■ **DIRECTIONS FOR THIS TASK**
Only those lines in the data below from the line containing "BARO1 pin SDA: SDA -> MI" through the line containing "SONAR1 pin TRIG: 11 -> A1", both included, should be restated word for word.

■ **DATA PROVIDED**
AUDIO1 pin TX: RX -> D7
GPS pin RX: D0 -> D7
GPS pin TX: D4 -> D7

...

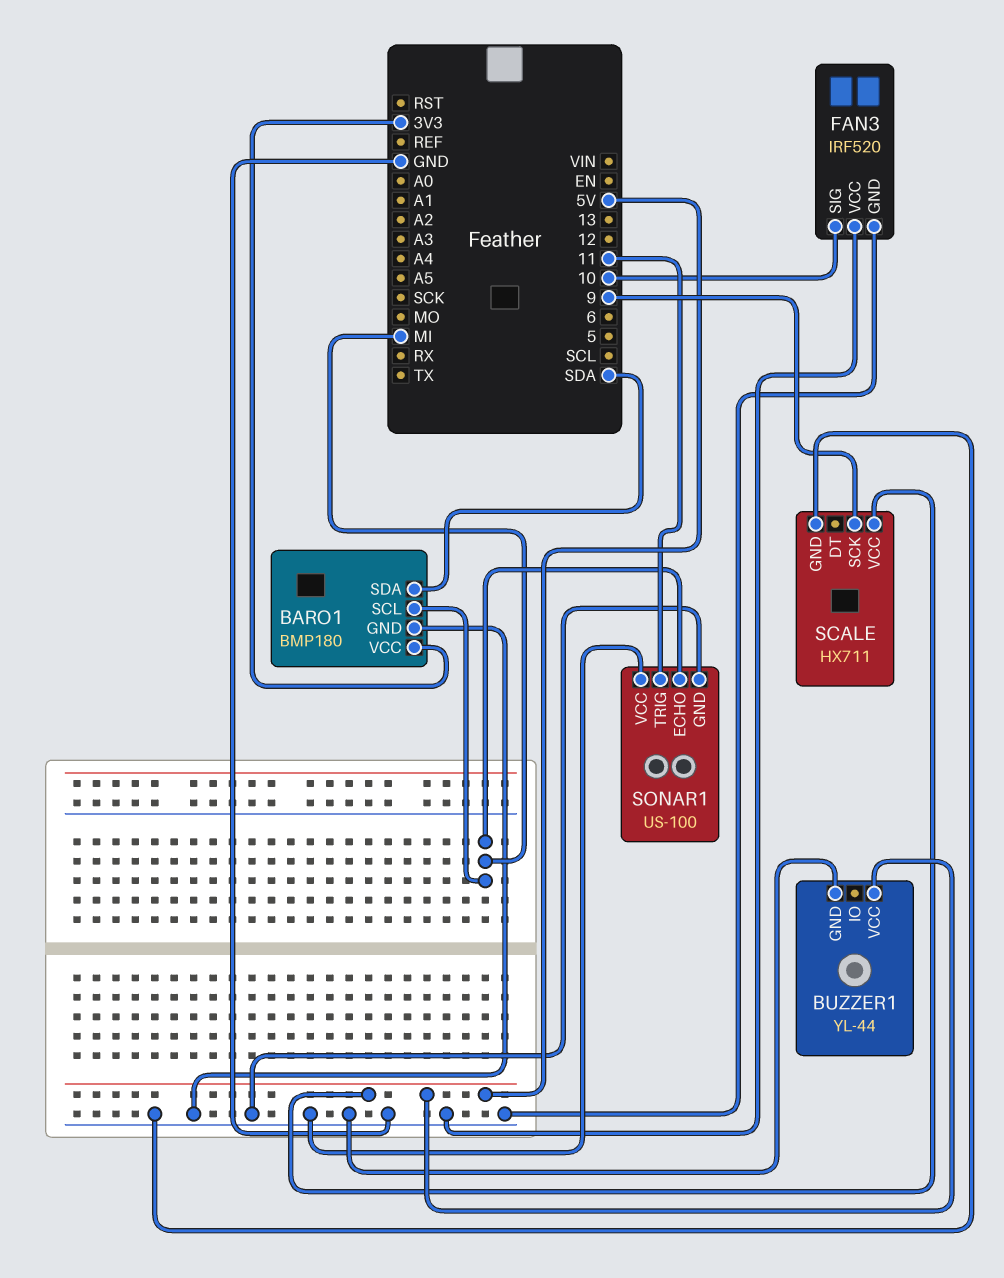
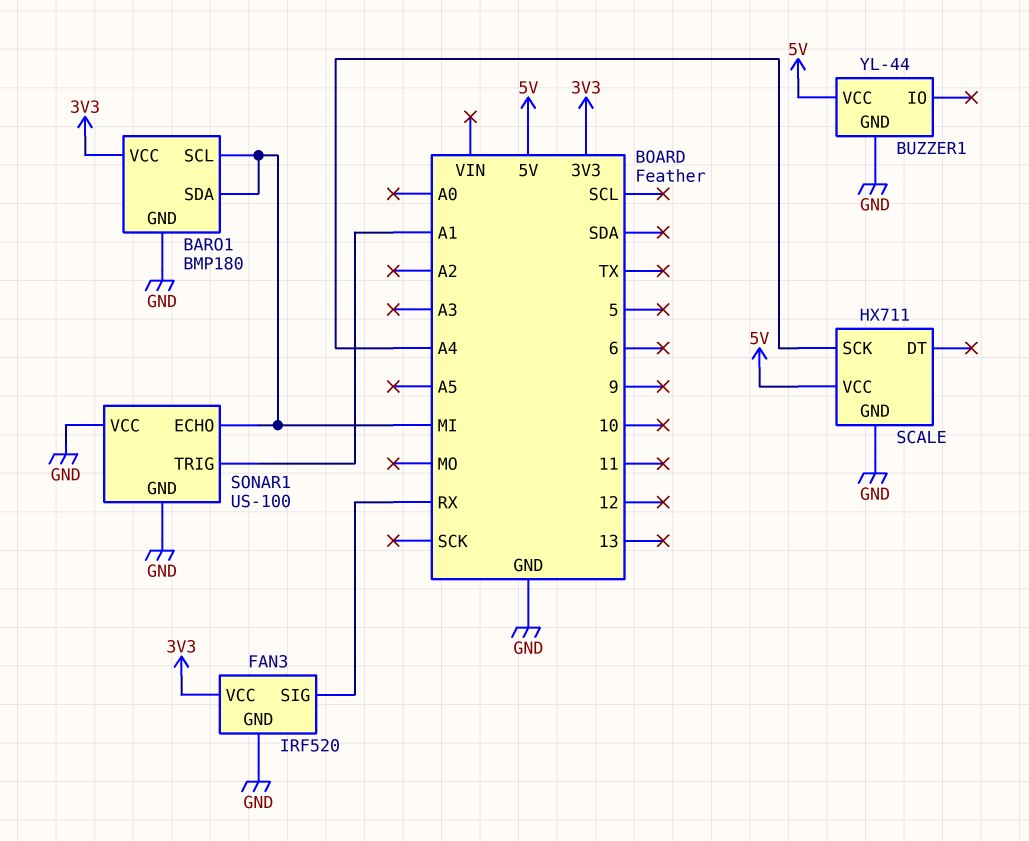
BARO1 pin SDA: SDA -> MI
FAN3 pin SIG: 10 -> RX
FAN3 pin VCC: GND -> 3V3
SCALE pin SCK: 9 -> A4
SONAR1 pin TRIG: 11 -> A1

■ **RESULT BELOW**
BARO1 pin SDA: SDA -> MI
FAN3 pin SIG: 10 -> RX
FAN3 pin VCC: GND -> 3V3
SCALE pin SCK: 9 -> A4
SONAR1 pin TRIG: 11 -> A1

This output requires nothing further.